## Source records

---------------

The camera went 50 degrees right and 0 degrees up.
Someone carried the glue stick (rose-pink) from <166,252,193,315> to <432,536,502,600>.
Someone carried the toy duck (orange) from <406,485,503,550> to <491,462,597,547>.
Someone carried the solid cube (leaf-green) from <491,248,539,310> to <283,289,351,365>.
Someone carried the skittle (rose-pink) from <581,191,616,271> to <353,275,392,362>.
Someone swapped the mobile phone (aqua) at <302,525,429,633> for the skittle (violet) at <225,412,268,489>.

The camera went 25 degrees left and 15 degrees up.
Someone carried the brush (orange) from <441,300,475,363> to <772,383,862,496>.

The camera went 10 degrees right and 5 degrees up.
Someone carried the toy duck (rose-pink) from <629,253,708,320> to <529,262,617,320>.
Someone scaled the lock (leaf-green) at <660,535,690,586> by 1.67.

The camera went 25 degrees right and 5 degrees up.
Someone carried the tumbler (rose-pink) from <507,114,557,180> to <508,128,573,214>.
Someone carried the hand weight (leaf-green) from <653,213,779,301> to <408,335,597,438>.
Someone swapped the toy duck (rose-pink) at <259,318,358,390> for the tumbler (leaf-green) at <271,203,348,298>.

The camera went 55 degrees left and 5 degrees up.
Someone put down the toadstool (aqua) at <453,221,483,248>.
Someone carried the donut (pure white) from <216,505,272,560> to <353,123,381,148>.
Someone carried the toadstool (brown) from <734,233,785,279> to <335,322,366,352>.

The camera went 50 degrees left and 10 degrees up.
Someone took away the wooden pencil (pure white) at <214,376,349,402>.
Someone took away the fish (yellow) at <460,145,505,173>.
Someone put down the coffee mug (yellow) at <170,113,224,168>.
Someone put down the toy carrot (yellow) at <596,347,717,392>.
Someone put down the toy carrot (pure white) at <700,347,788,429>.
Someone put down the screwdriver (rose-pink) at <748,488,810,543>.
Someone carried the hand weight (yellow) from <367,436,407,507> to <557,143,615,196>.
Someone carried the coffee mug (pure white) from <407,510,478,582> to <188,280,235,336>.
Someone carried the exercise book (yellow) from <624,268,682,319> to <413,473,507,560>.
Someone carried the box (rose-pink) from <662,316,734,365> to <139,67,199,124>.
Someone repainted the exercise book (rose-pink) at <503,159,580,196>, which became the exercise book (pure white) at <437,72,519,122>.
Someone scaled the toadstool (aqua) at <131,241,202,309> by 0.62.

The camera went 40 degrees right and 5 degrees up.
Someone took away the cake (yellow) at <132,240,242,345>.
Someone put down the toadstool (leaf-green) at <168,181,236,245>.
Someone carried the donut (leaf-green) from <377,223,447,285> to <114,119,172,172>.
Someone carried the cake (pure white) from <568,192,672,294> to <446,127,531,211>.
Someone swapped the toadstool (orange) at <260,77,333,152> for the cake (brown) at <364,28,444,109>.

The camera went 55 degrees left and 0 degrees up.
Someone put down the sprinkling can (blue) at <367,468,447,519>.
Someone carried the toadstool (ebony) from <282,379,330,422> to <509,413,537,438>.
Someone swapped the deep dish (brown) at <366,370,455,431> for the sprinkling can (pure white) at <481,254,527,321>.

---------------

## Directions for this task
Give the data again, exactly as written.

## Exercise answer
The camera went 50 degrees right and 0 degrees up.
Someone carried the glue stick (rose-pink) from <166,252,193,315> to <432,536,502,600>.
Someone carried the toy duck (orange) from <406,485,503,550> to <491,462,597,547>.
Someone carried the solid cube (leaf-green) from <491,248,539,310> to <283,289,351,365>.
Someone carried the skittle (rose-pink) from <581,191,616,271> to <353,275,392,362>.
Someone swapped the mobile phone (aqua) at <302,525,429,633> for the skittle (violet) at <225,412,268,489>.

The camera went 25 degrees left and 15 degrees up.
Someone carried the brush (orange) from <441,300,475,363> to <772,383,862,496>.

The camera went 10 degrees right and 5 degrees up.
Someone carried the toy duck (rose-pink) from <629,253,708,320> to <529,262,617,320>.
Someone scaled the lock (leaf-green) at <660,535,690,586> by 1.67.

The camera went 25 degrees right and 5 degrees up.
Someone carried the tumbler (rose-pink) from <507,114,557,180> to <508,128,573,214>.
Someone carried the hand weight (leaf-green) from <653,213,779,301> to <408,335,597,438>.
Someone swapped the toy duck (rose-pink) at <259,318,358,390> for the tumbler (leaf-green) at <271,203,348,298>.

The camera went 55 degrees left and 5 degrees up.
Someone put down the toadstool (aqua) at <453,221,483,248>.
Someone carried the donut (pure white) from <216,505,272,560> to <353,123,381,148>.
Someone carried the toadstool (brown) from <734,233,785,279> to <335,322,366,352>.

The camera went 50 degrees left and 10 degrees up.
Someone took away the wooden pencil (pure white) at <214,376,349,402>.
Someone took away the fish (yellow) at <460,145,505,173>.
Someone put down the coffee mug (yellow) at <170,113,224,168>.
Someone put down the toy carrot (yellow) at <596,347,717,392>.
Someone put down the toy carrot (pure white) at <700,347,788,429>.
Someone put down the screwdriver (rose-pink) at <748,488,810,543>.
Someone carried the hand weight (yellow) from <367,436,407,507> to <557,143,615,196>.
Someone carried the coffee mug (pure white) from <407,510,478,582> to <188,280,235,336>.
Someone carried the exercise book (yellow) from <624,268,682,319> to <413,473,507,560>.
Someone carried the box (rose-pink) from <662,316,734,365> to <139,67,199,124>.
Someone repainted the exercise book (rose-pink) at <503,159,580,196>, which became the exercise book (pure white) at <437,72,519,122>.
Someone scaled the toadstool (aqua) at <131,241,202,309> by 0.62.

The camera went 40 degrees right and 5 degrees up.
Someone took away the cake (yellow) at <132,240,242,345>.
Someone put down the toadstool (leaf-green) at <168,181,236,245>.
Someone carried the donut (leaf-green) from <377,223,447,285> to <114,119,172,172>.
Someone carried the cake (pure white) from <568,192,672,294> to <446,127,531,211>.
Someone swapped the toadstool (orange) at <260,77,333,152> for the cake (brown) at <364,28,444,109>.

The camera went 55 degrees left and 0 degrees up.
Someone put down the sprinkling can (blue) at <367,468,447,519>.
Someone carried the toadstool (ebony) from <282,379,330,422> to <509,413,537,438>.
Someone swapped the deep dish (brown) at <366,370,455,431> for the sprinkling can (pure white) at <481,254,527,321>.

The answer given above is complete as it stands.